**Items listed in a dataset**.

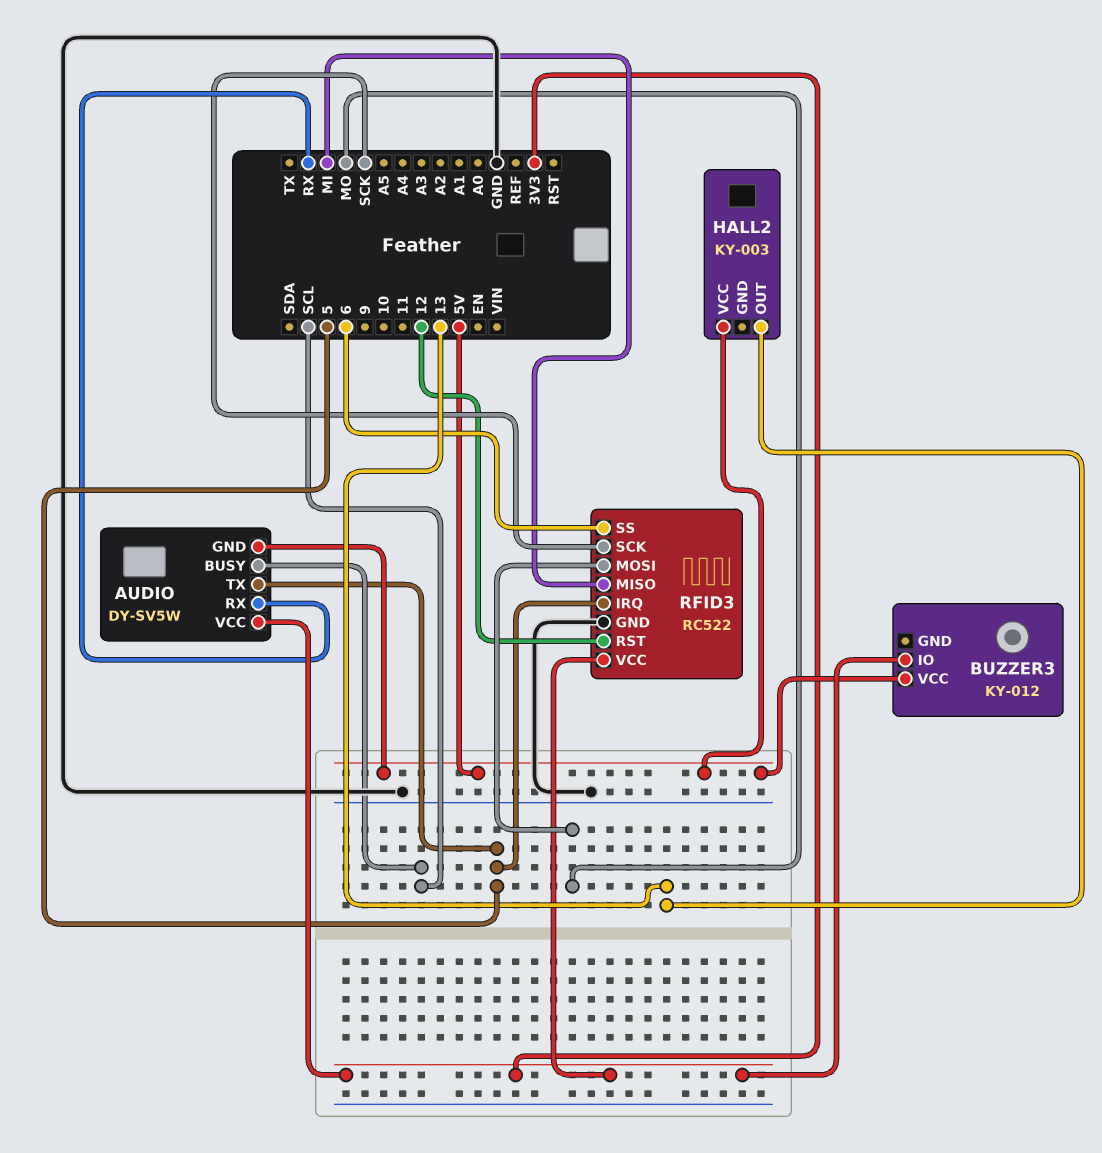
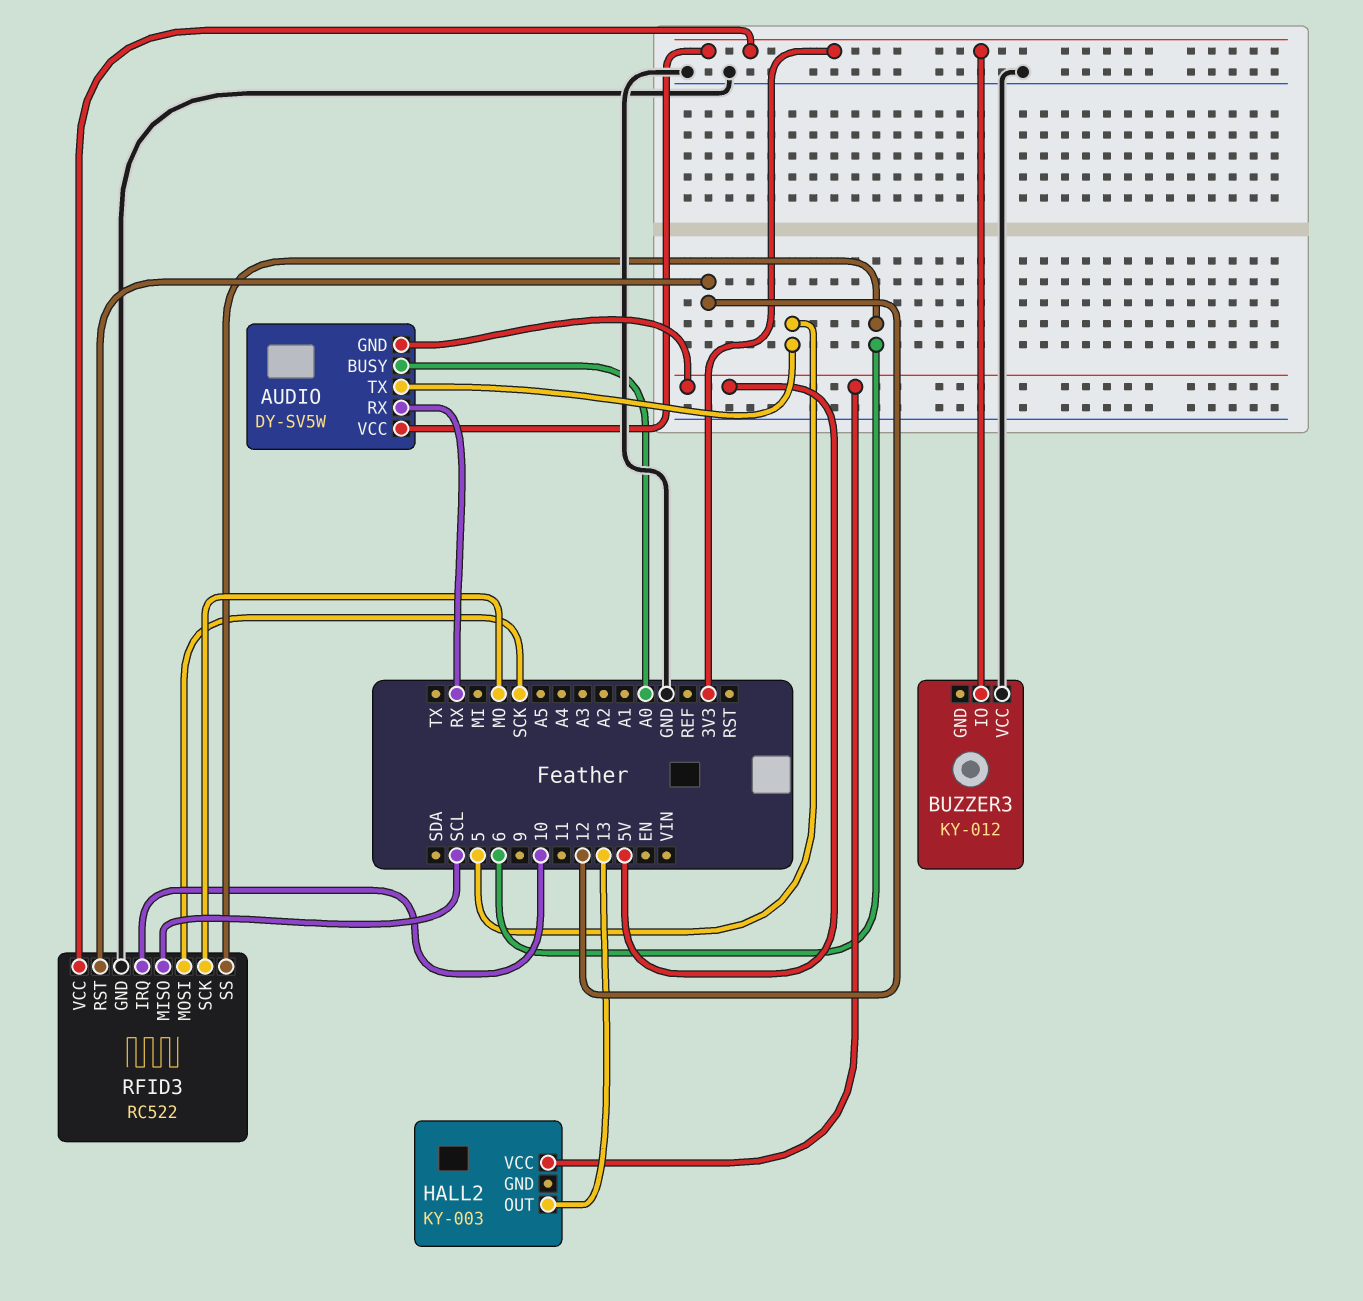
AUDIO pin BUSY: SCL -> A0
BUZZER3 pin VCC: 5V -> GND
RFID3 pin IRQ: 5 -> 10
RFID3 pin MISO: MI -> SCL
RFID3 pin MOSI: MO -> SCK
RFID3 pin SCK: SCK -> MO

**Instructions to follow**. Copy exactly. The range runs from the line containing "RFID3 pin MISO: MI -> SCL" through the last line of the data.

**The completed task**.
RFID3 pin MISO: MI -> SCL
RFID3 pin MOSI: MO -> SCK
RFID3 pin SCK: SCK -> MO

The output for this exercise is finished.